■ ASSIGNMENT: Count the lines below that contain "none". Answer with the number alone.

■ RECORDED DATA:
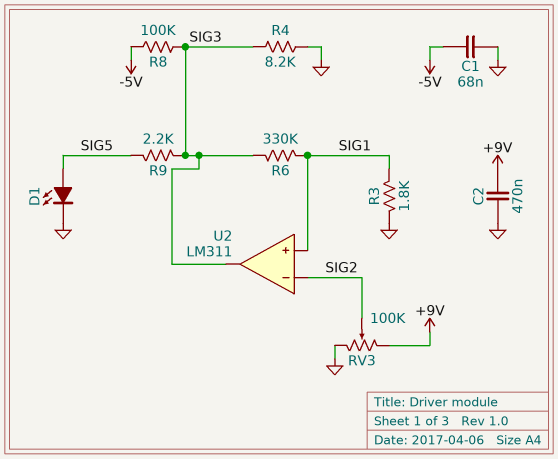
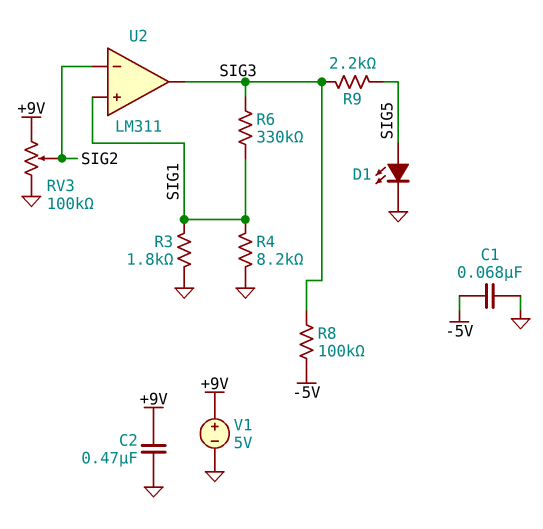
R4: 8.2k (GND, SIG3) -> 8.2k (GND, SIG1)
V1: none -> 5V (plus +9V, minus GND)

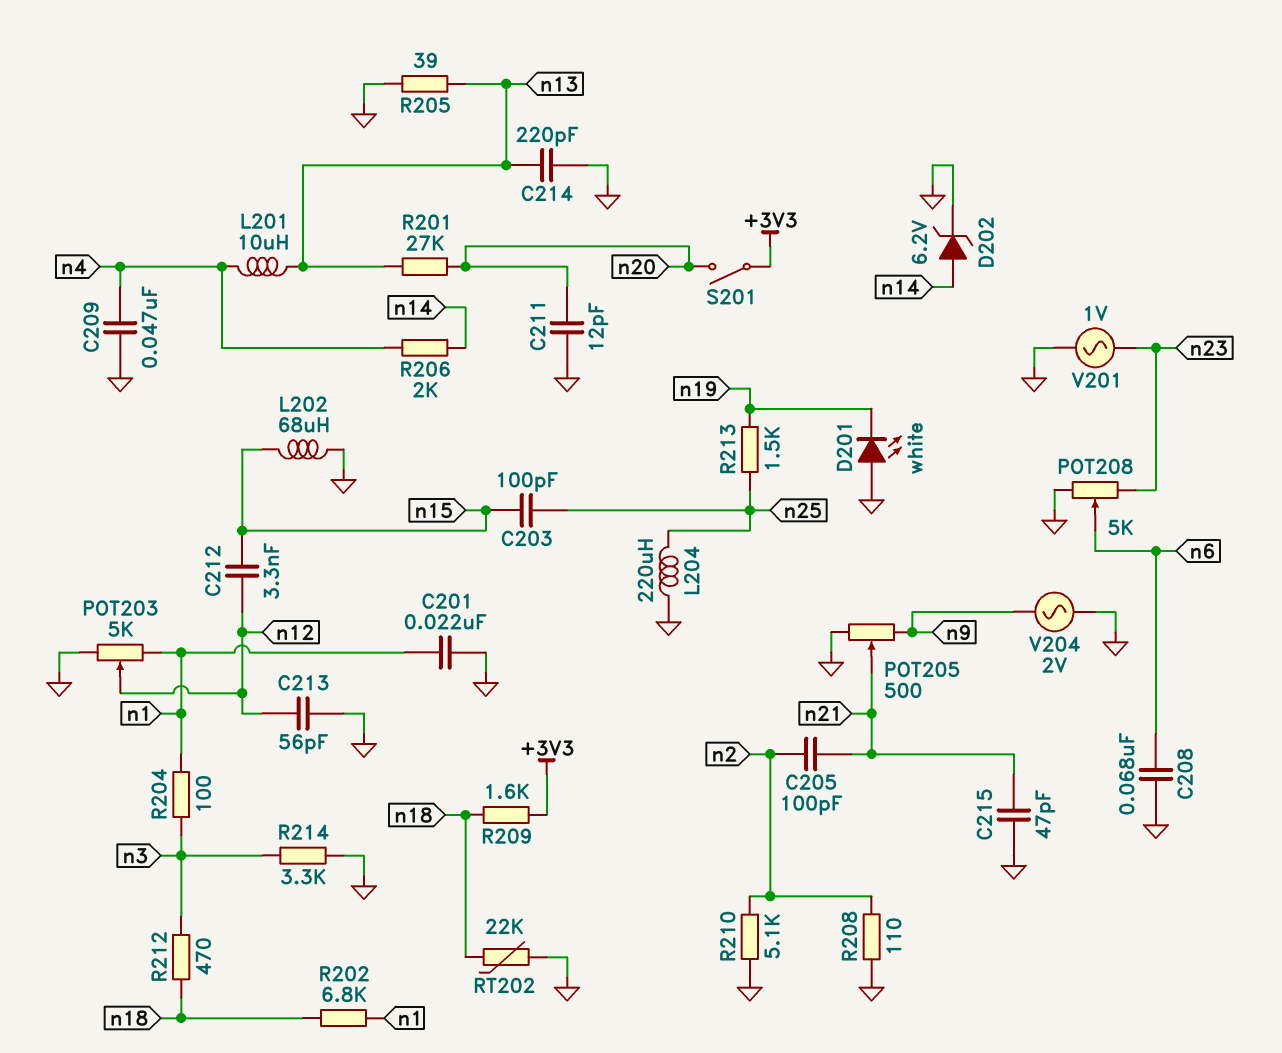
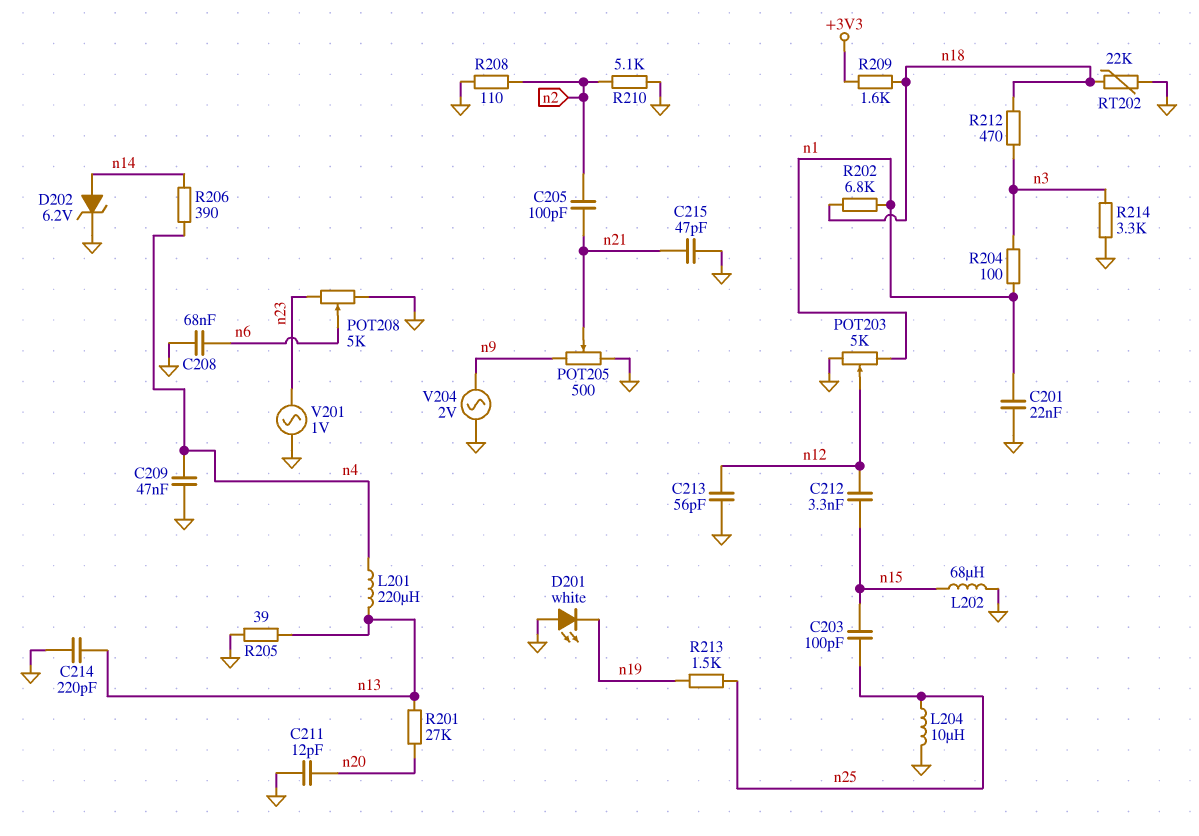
L201: 10uH (n4, n13) -> 220uH (n4, n13)
L204: 220uH (GND, n25) -> 10uH (GND, n25)
R206: 2k (n4, n14) -> 390 (n4, n14)
S201: switch (+3V3, n20) -> none

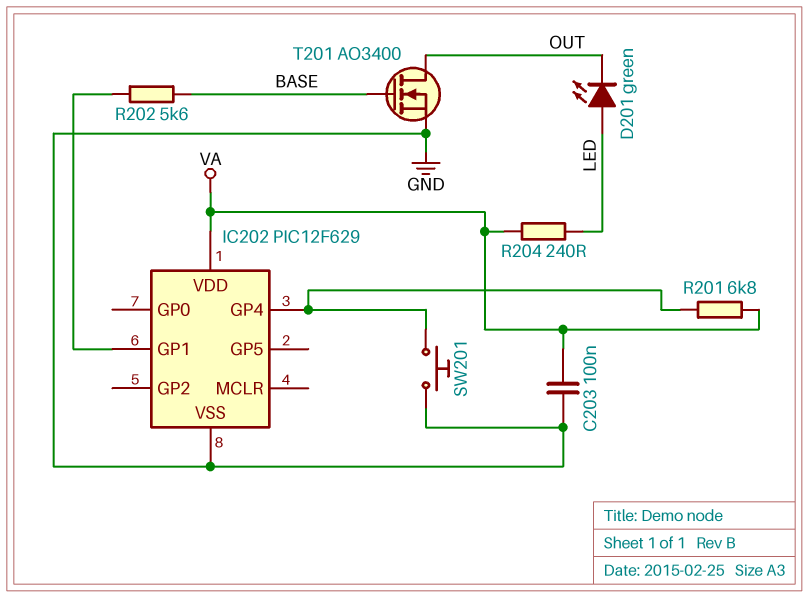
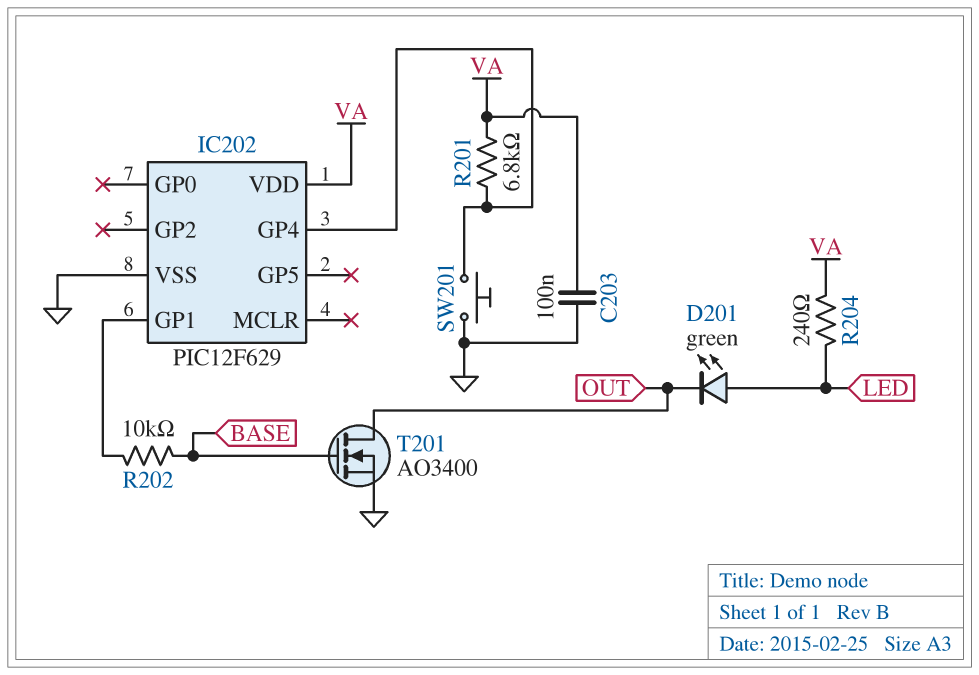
R202: 5.6k (BASE, IC202/GP1) -> 10k (BASE, IC202/GP1)

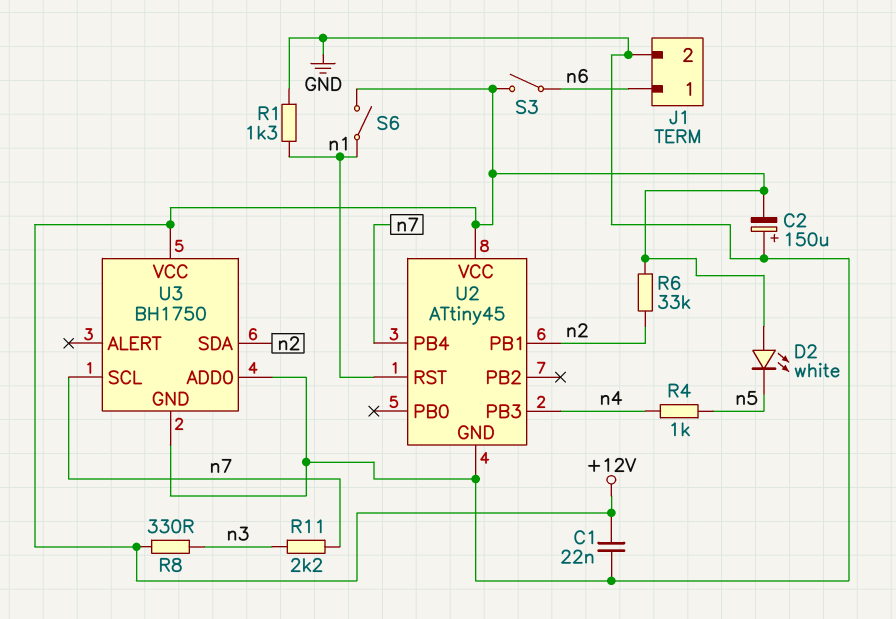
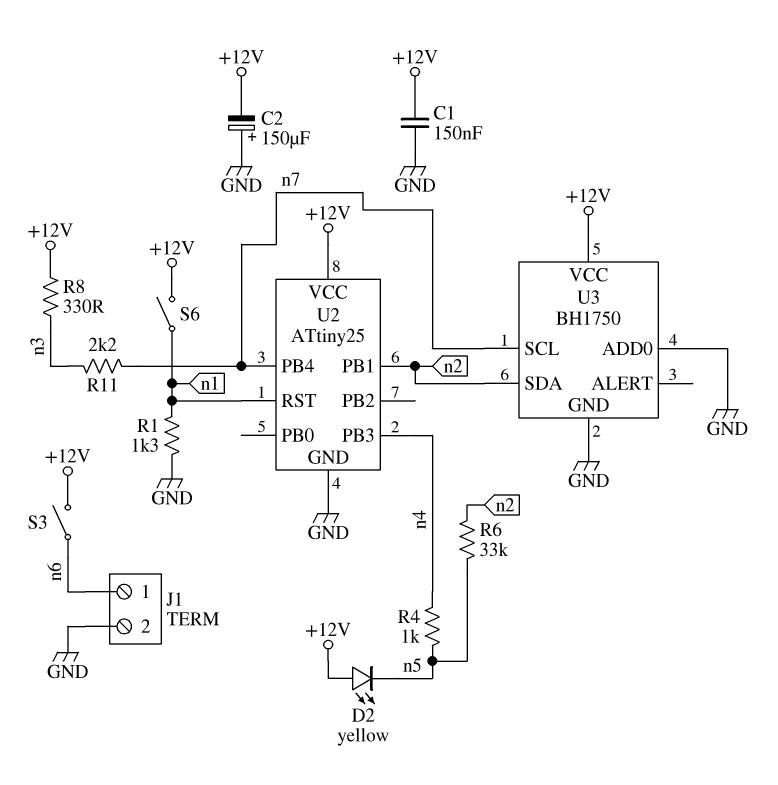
C1: 22nF (+12V, GND) -> 150nF (+12V, GND)
D2: LED white (A +12V, K n5) -> LED yellow (A +12V, K n5)
R6: 33k (+12V, n2) -> 33k (n2, n5)
U2: ATtiny45 -> ATtiny25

■ EXERCISE ANSWER: 2